▶ **SUPPLIED MATERIAL**

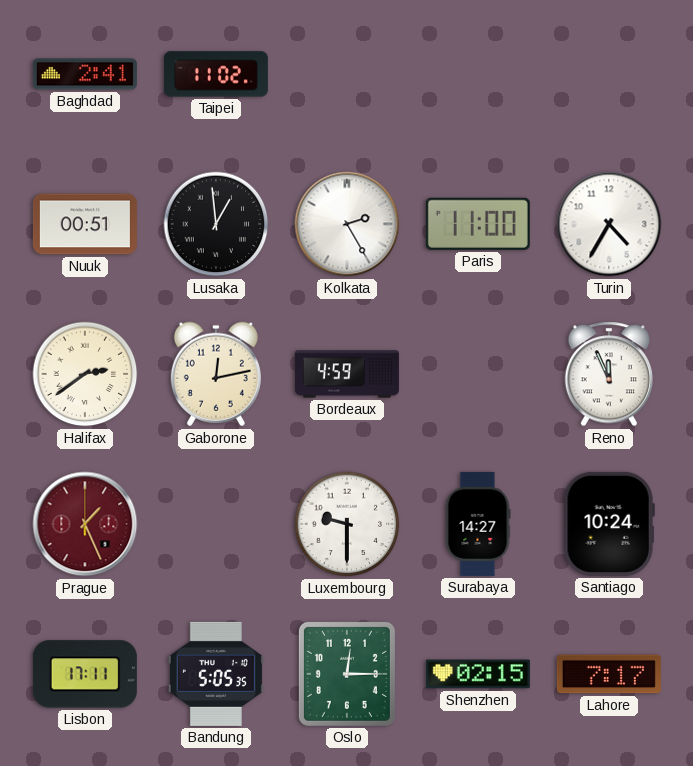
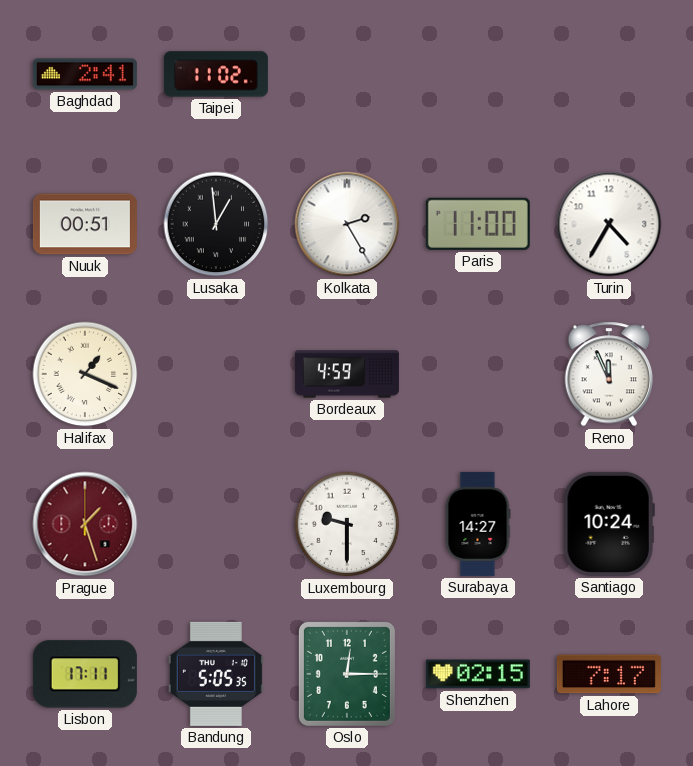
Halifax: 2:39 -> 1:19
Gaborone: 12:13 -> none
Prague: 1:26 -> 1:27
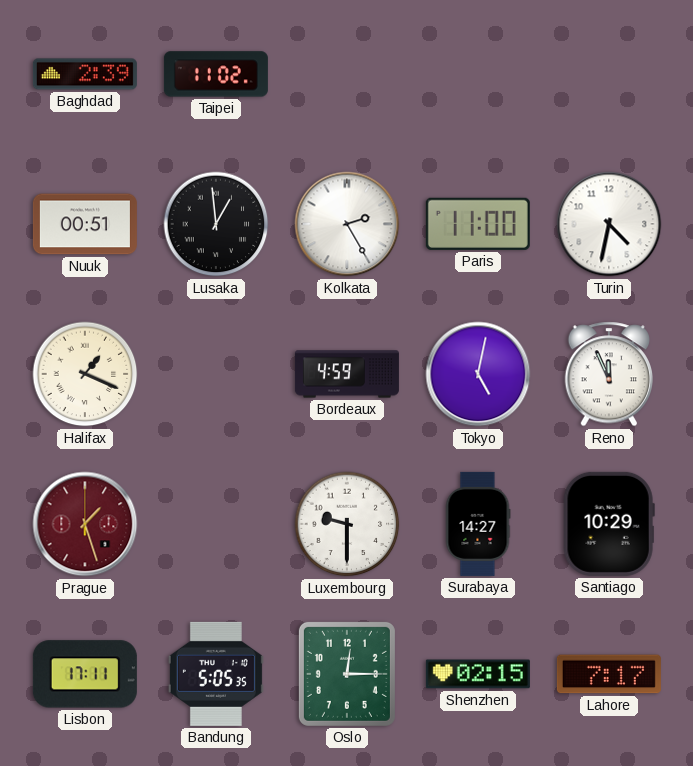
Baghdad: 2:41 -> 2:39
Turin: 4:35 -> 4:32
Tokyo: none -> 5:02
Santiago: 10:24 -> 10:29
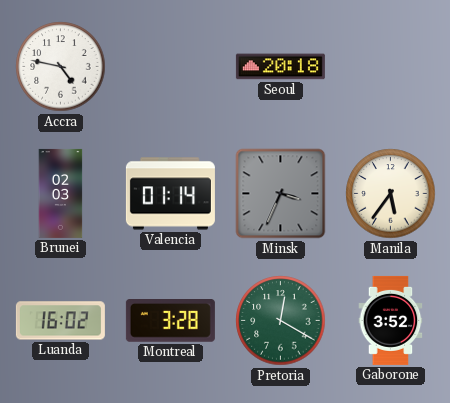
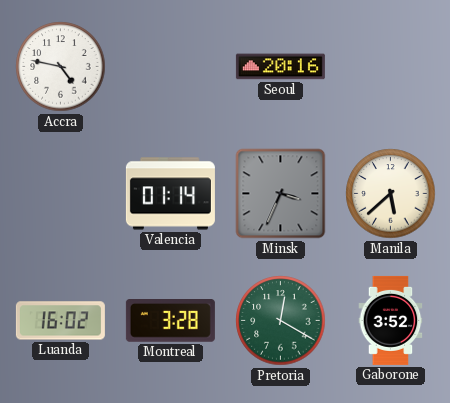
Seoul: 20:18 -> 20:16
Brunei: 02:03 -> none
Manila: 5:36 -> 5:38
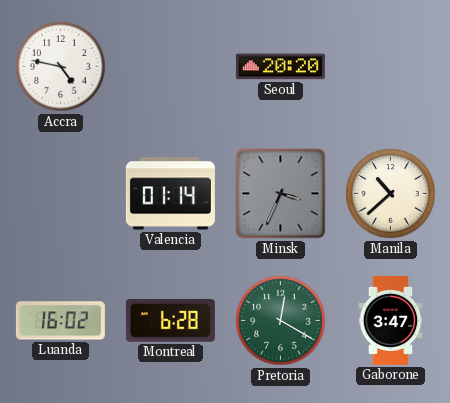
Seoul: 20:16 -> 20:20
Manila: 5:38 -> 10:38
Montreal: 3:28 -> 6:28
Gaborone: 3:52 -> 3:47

▶ **EXERCISE INSTRUCTIONS**
Edit all of the records so that every "Manila" becomes "Jakarta", and keep every other part of each line as it is. Leave the pictures out of your answer.

▶ **REPLY TO THE TASK**
Halifax: 2:39 -> 1:19
Gaborone: 12:13 -> none
Prague: 1:26 -> 1:27
Baghdad: 2:41 -> 2:39
Turin: 4:35 -> 4:32
Tokyo: none -> 5:02
Santiago: 10:24 -> 10:29
Seoul: 20:18 -> 20:16
Brunei: 02:03 -> none
Jakarta: 5:36 -> 5:38
Seoul: 20:16 -> 20:20
Jakarta: 5:38 -> 10:38
Montreal: 3:28 -> 6:28
Gaborone: 3:52 -> 3:47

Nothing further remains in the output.